## Requirement
Exclude the pictures, then copy all remaining records exactly.

[Records from a dataset]
━━━━━━
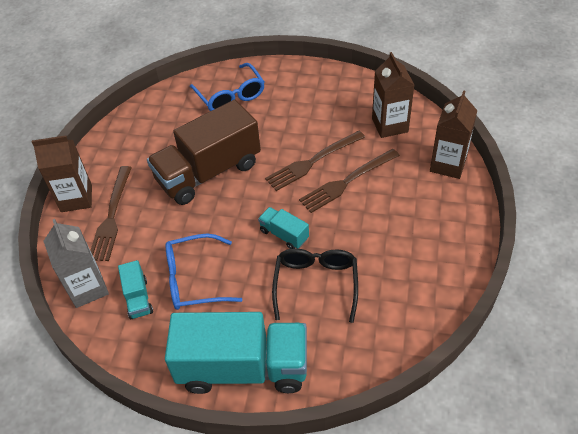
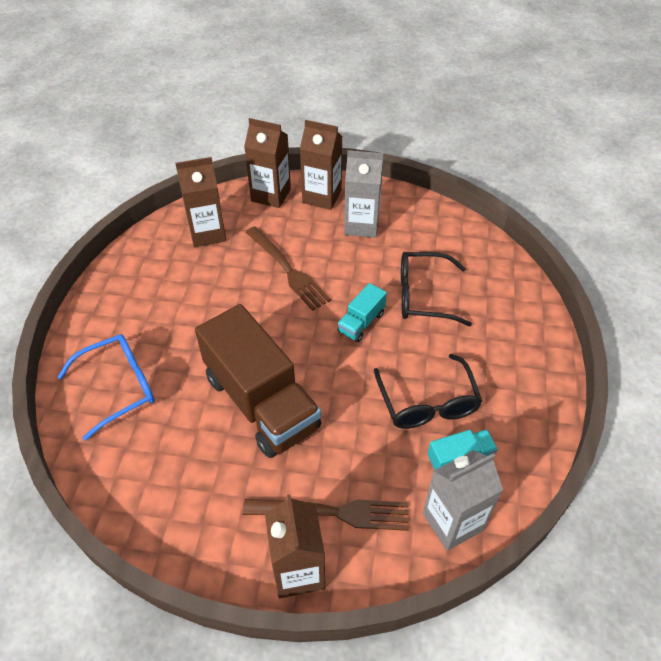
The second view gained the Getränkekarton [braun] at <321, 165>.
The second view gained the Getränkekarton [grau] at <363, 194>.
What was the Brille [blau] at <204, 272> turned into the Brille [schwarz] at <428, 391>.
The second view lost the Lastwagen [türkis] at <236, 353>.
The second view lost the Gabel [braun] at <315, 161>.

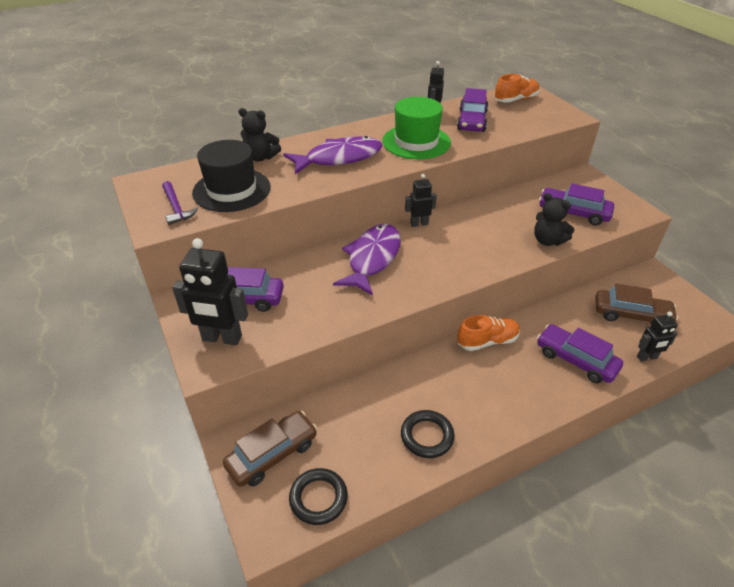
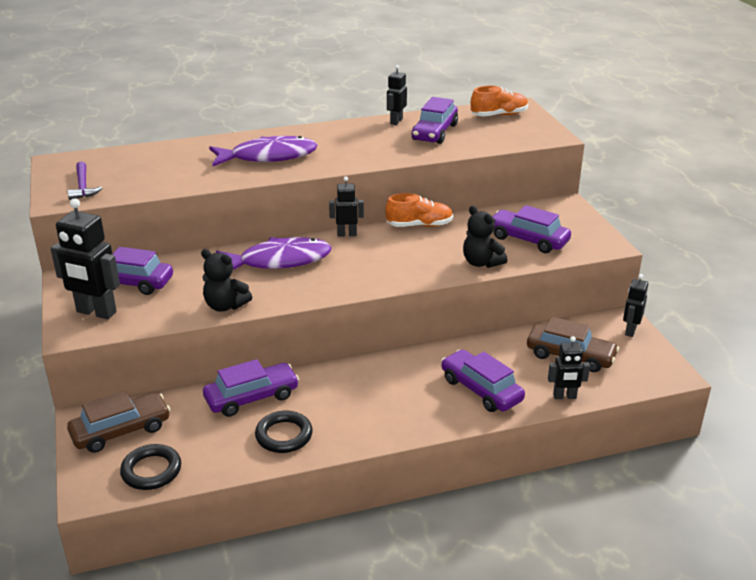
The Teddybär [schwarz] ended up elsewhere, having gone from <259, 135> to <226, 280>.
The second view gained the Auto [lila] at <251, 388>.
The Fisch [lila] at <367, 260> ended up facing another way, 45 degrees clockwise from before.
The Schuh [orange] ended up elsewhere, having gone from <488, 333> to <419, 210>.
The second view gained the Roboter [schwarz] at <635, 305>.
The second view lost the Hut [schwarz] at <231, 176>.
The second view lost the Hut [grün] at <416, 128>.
━━━━━━
## Solved exercise
The second view gained the Getränkekarton [braun] at <321, 165>.
The second view gained the Getränkekarton [grau] at <363, 194>.
What was the Brille [blau] at <204, 272> turned into the Brille [schwarz] at <428, 391>.
The second view lost the Lastwagen [türkis] at <236, 353>.
The second view lost the Gabel [braun] at <315, 161>.

The Teddybär [schwarz] ended up elsewhere, having gone from <259, 135> to <226, 280>.
The second view gained the Auto [lila] at <251, 388>.
The Fisch [lila] at <367, 260> ended up facing another way, 45 degrees clockwise from before.
The Schuh [orange] ended up elsewhere, having gone from <488, 333> to <419, 210>.
The second view gained the Roboter [schwarz] at <635, 305>.
The second view lost the Hut [schwarz] at <231, 176>.
The second view lost the Hut [grün] at <416, 128>.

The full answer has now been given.